+++ RECORDS FOR THIS EXERCISE

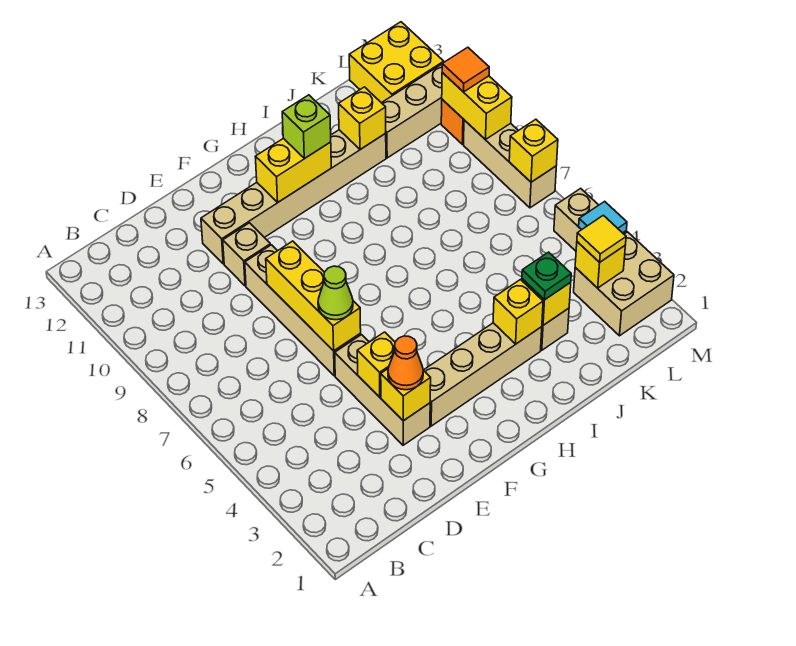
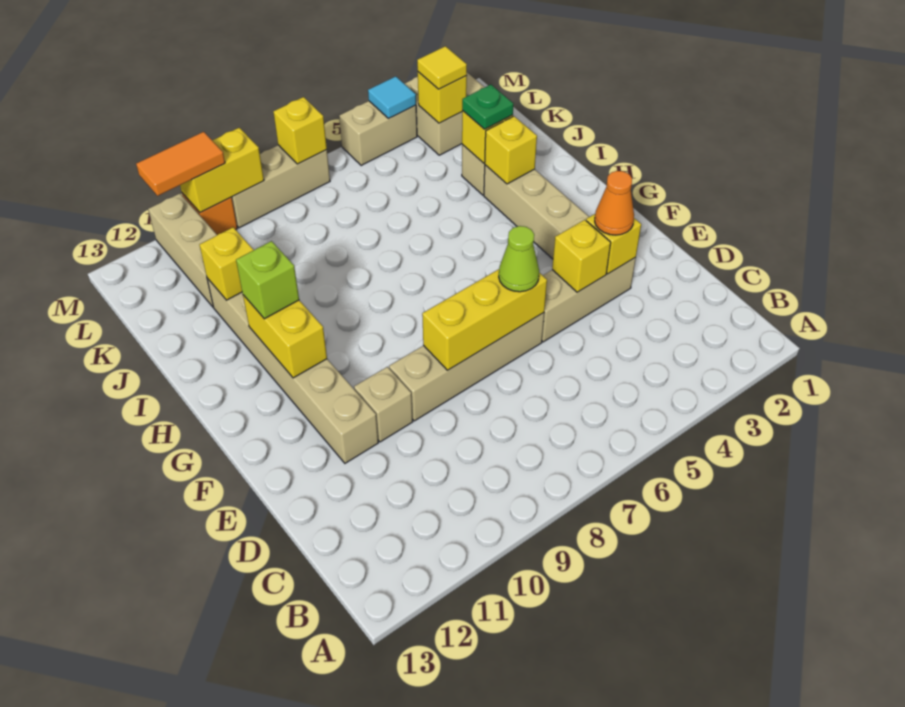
yellow 2x2 brick [349,22,444,103] -> none
orange 1x1 tile [442,47,489,92] -> orange 1x2 tile [136,132,225,196]

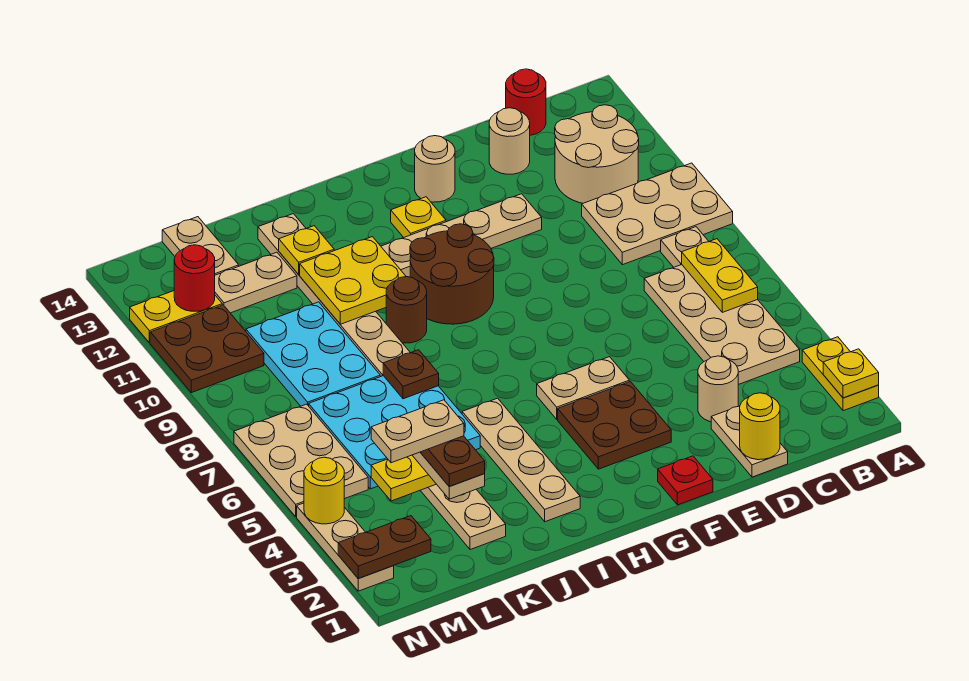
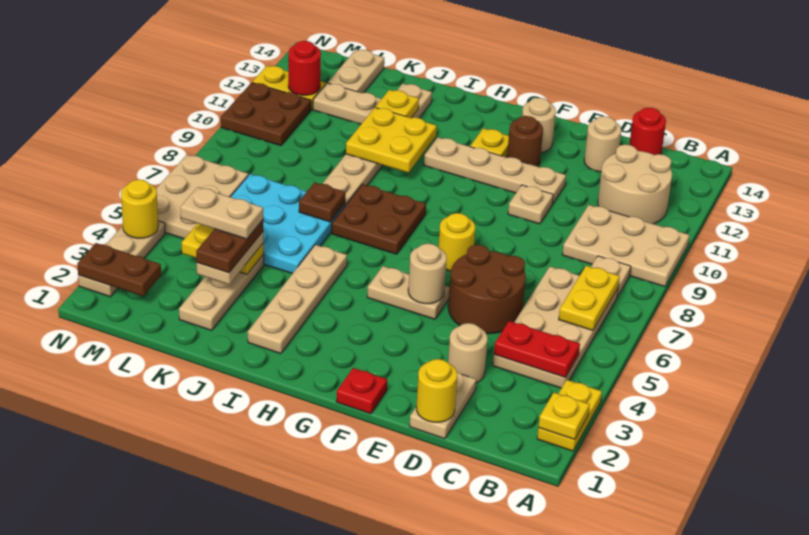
none -> red 1x2 plate [494,321,580,377]
none -> tan 1x1 plate [508,185,553,224]
brown 2x2 plate [558,381,671,469] -> brown 2x2 plate moved to [332,184,426,254]
none -> tan 1x1 round brick [408,244,447,304]
none -> yellow 1x1 round brick [439,213,475,271]
brown 2x2 round brick [410,224,494,324] -> brown 2x2 round brick moved to [448,245,526,334]
brown 1x1 round brick [386,277,427,343] -> brown 1x1 round brick moved to [507,116,543,166]
cyan 2x3 plate [246,302,380,406] -> none

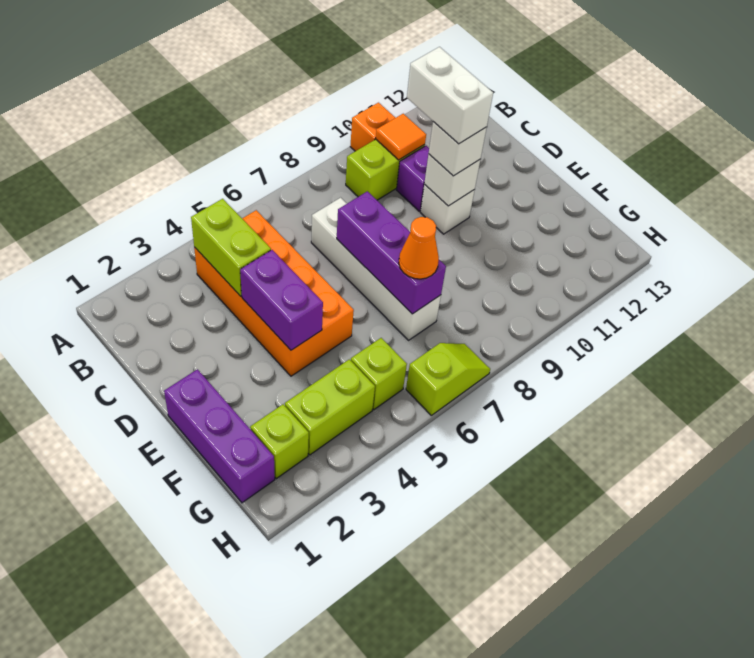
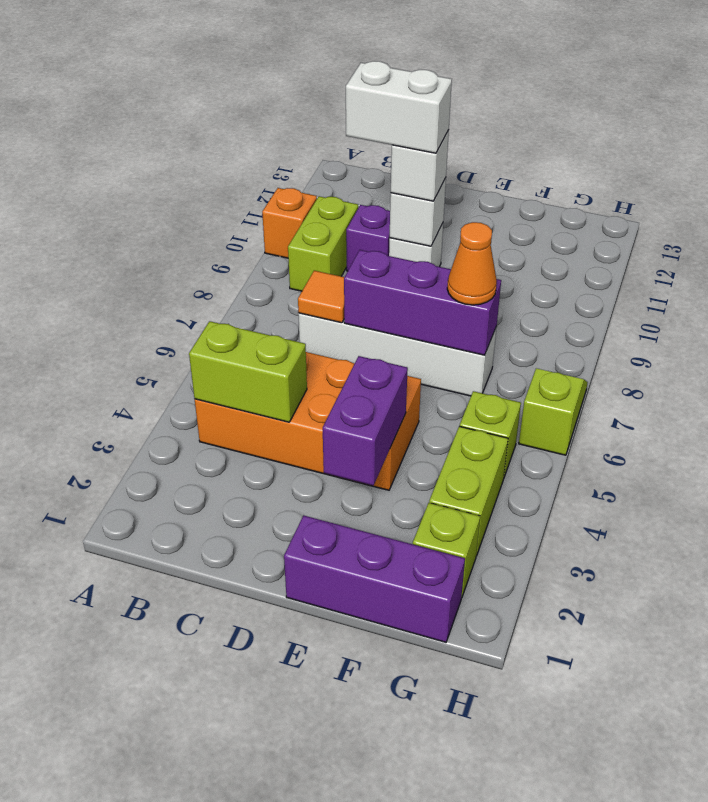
orange 1x1 tile [376,114,426,160] -> orange 1x1 tile moved to [298,271,344,323]
purple 1x2 brick [240,250,323,350] -> purple 1x2 brick turned to [323,356,408,486]

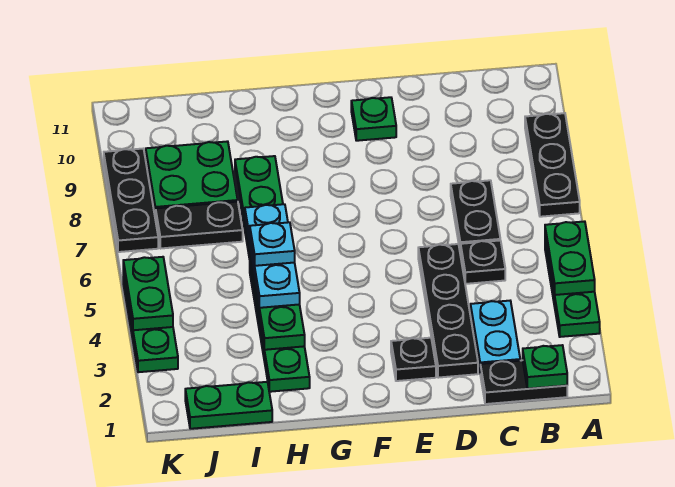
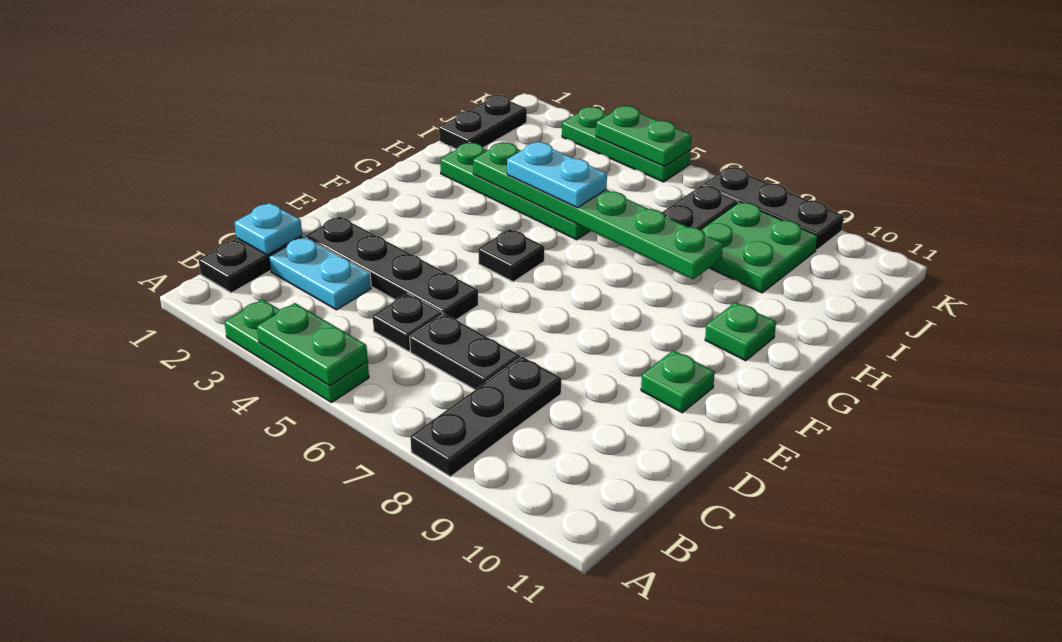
black 1x3 plate [525,113,580,217] -> black 1x3 plate turned to [410,357,561,477]
green 1x1 plate [523,345,567,389] -> green 1x1 plate moved to [705,302,776,361]
black 1x1 plate [391,338,436,381] -> black 1x1 plate moved to [478,229,544,282]
cyan 1x3 plate [245,204,300,308] -> cyan 1x2 plate [507,142,607,208]
cyan 1x1 plate [250,222,295,266] -> cyan 1x1 plate moved to [234,203,302,255]
green 1x2 plate [185,382,272,429] -> black 1x2 plate [439,95,527,149]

++++++

> WHAT THE EXERCISE ASKS
List, from the entries above, every line in which the word "green" shows up.

> EXPECTED ANSWER
green 1x1 plate [523,345,567,389] -> green 1x1 plate moved to [705,302,776,361]
green 1x2 plate [185,382,272,429] -> black 1x2 plate [439,95,527,149]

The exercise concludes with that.